Recorded data:
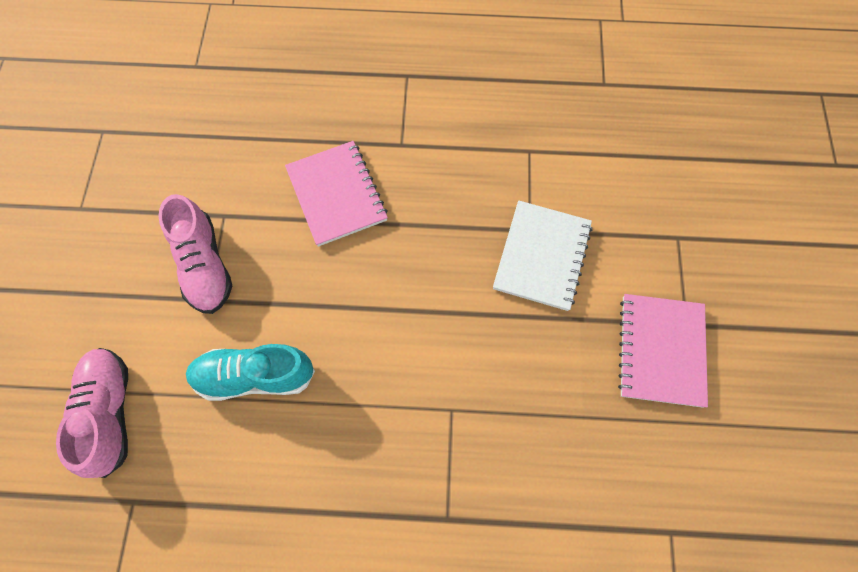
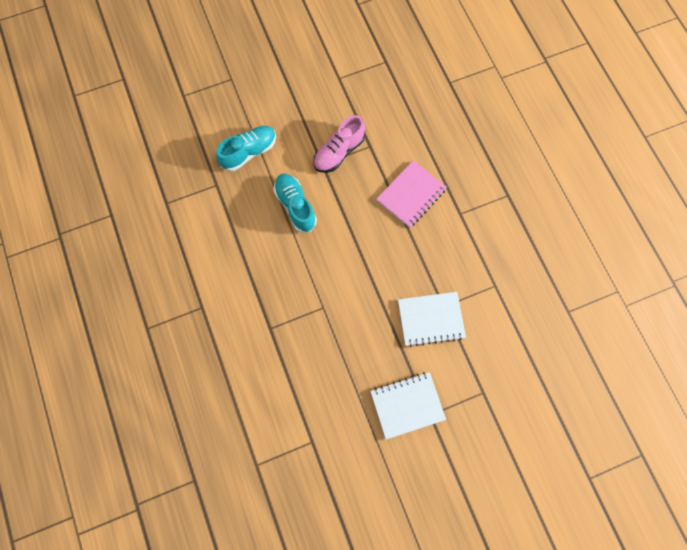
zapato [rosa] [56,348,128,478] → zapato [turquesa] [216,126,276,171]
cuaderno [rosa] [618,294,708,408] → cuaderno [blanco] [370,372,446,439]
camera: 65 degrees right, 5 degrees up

Task statement: In the listing above, find the line containing "cuaderno [rosa] [618,294,708,408]"; that line and every line after it, through the last, are to be retyped exactly.

Solution for this problem:
cuaderno [rosa] [618,294,708,408] → cuaderno [blanco] [370,372,446,439]
camera: 65 degrees right, 5 degrees up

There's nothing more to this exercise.